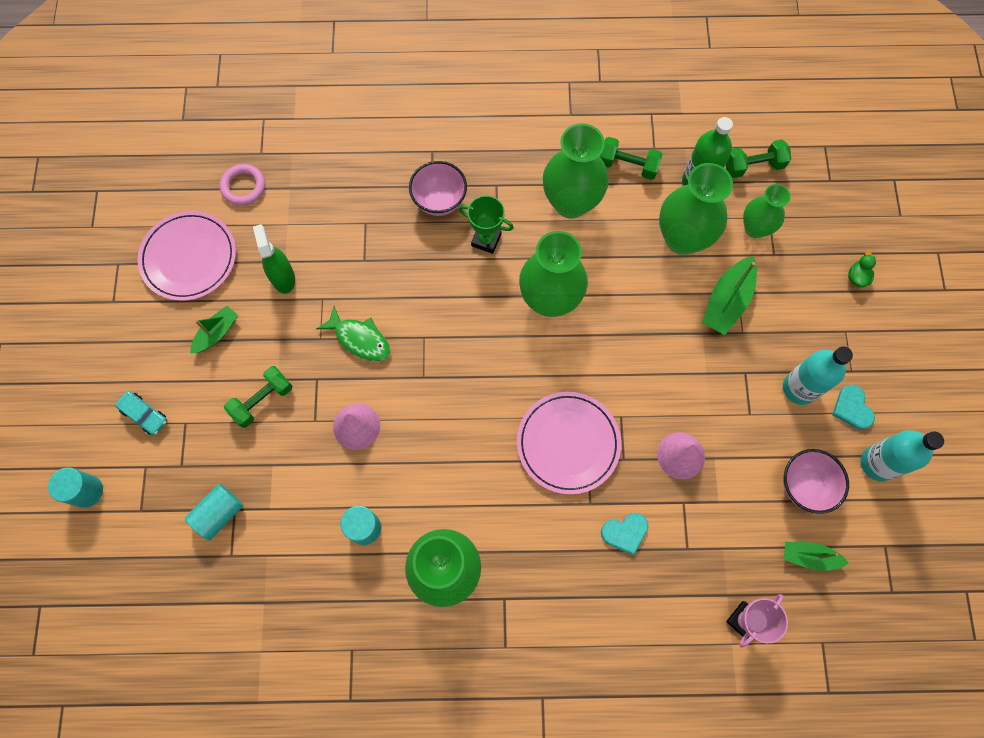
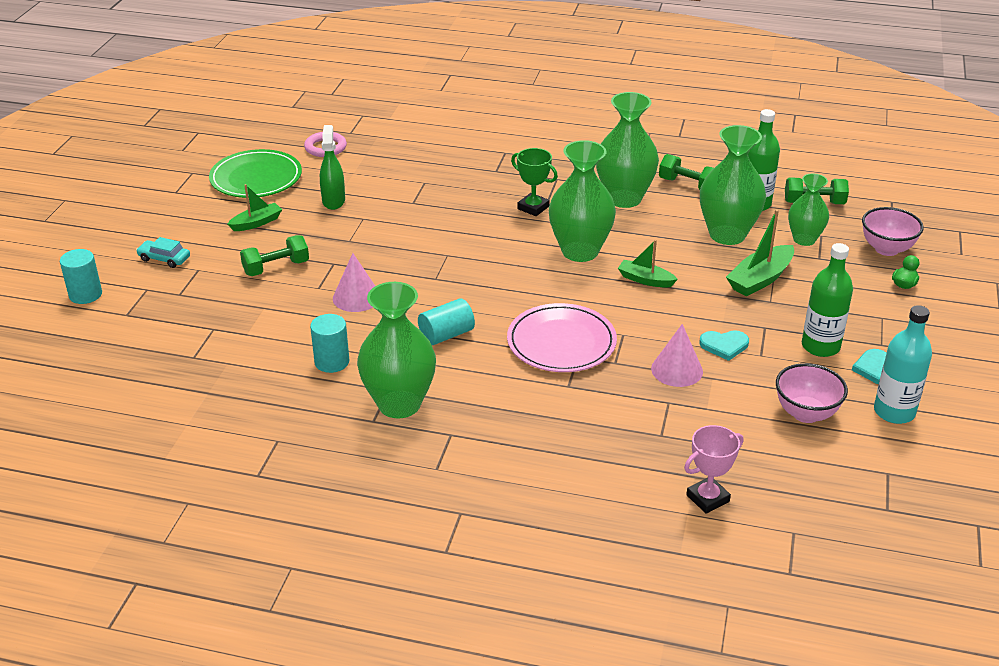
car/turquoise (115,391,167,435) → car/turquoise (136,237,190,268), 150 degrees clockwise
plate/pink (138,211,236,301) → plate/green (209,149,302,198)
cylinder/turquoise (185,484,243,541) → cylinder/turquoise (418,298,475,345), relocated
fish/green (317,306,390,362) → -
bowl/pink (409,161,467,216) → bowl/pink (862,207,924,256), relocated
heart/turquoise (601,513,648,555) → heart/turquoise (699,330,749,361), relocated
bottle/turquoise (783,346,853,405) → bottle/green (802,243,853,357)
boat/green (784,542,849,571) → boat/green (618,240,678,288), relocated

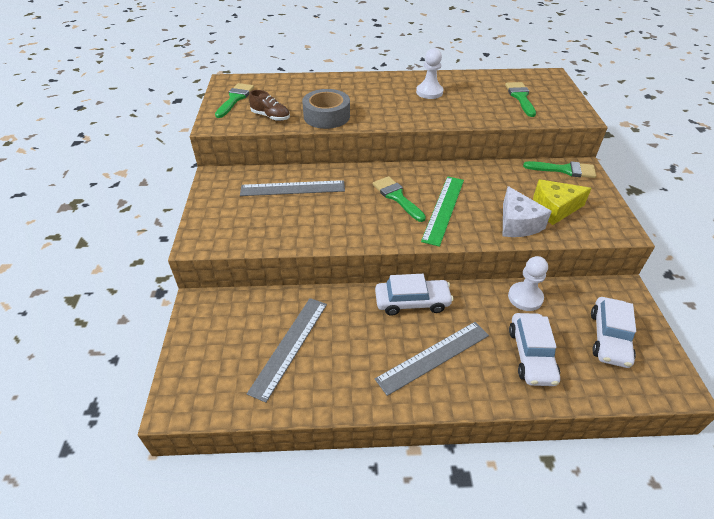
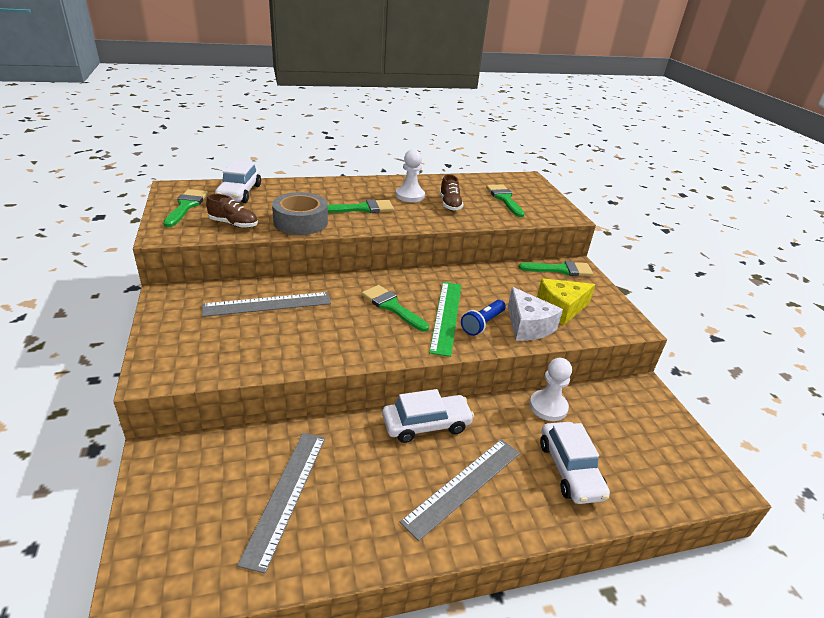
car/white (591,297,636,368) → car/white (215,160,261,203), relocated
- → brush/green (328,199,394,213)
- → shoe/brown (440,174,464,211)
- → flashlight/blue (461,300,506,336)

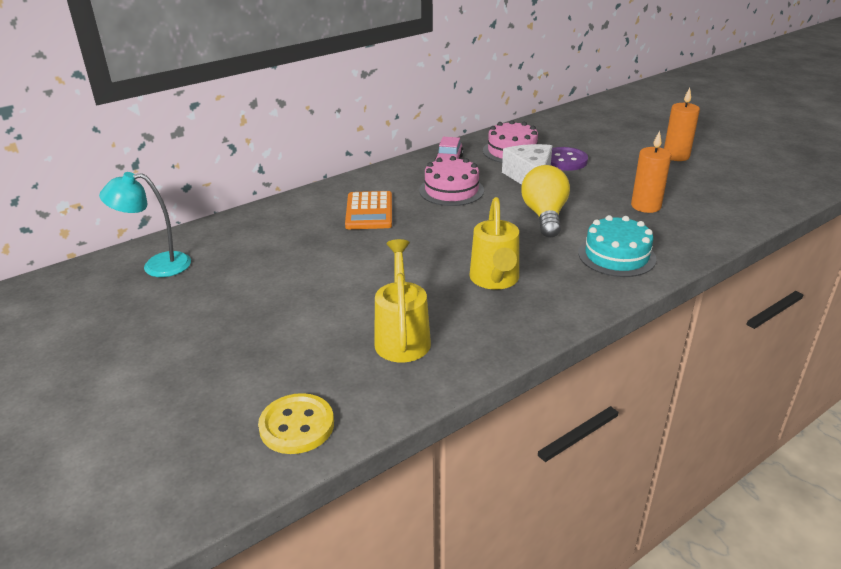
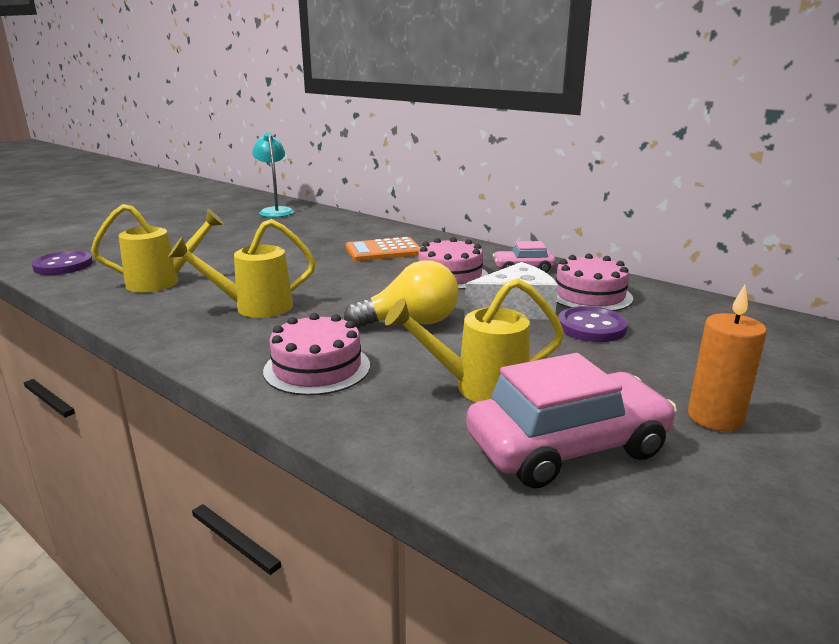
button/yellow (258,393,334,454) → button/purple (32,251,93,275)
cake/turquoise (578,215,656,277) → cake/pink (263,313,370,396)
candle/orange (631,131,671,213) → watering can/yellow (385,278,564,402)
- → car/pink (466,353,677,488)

--- --- ---

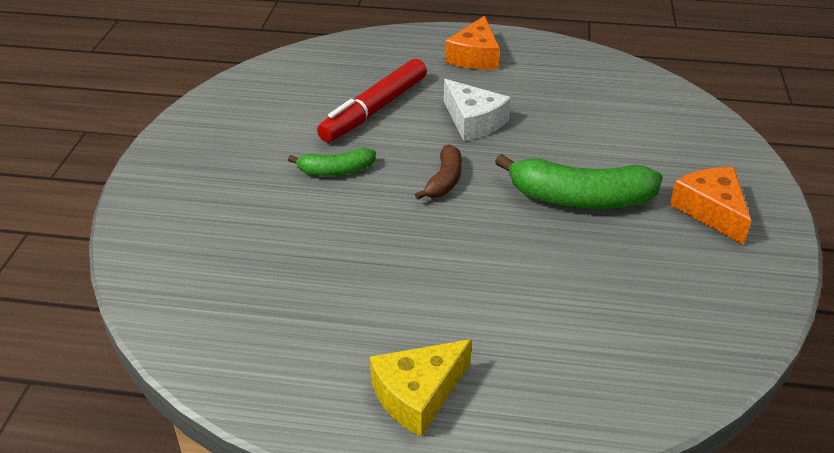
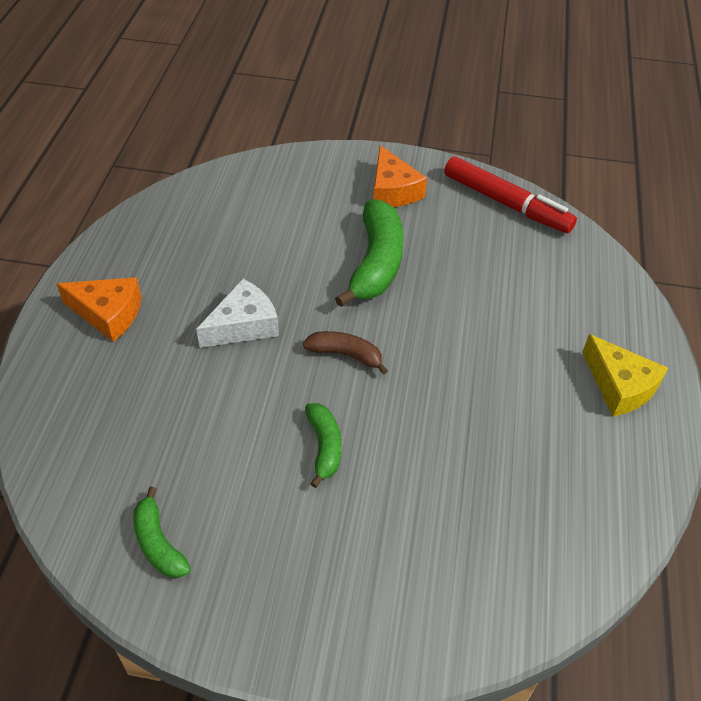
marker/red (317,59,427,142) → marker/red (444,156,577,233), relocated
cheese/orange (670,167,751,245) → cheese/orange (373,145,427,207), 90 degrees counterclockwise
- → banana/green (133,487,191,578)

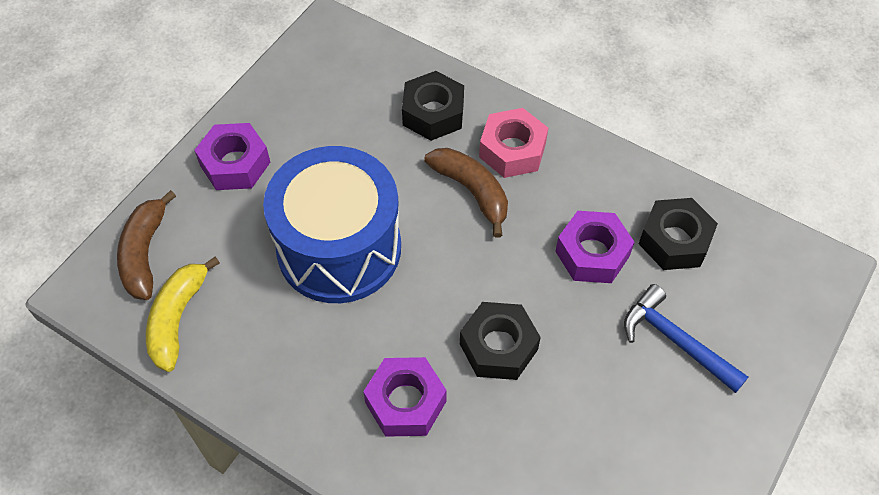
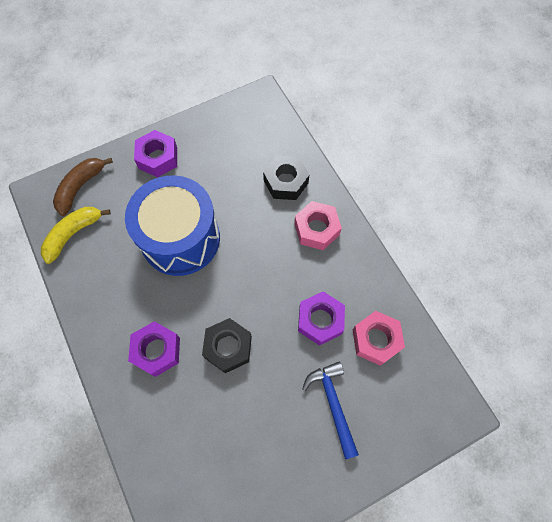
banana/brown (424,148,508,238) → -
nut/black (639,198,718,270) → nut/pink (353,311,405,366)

--- --- ---

_ABOUT THIS EXERCISE_: A single number is the answer: the number of lines in the entries that contain "orange".

_PROBLEM SOLUTION_: 2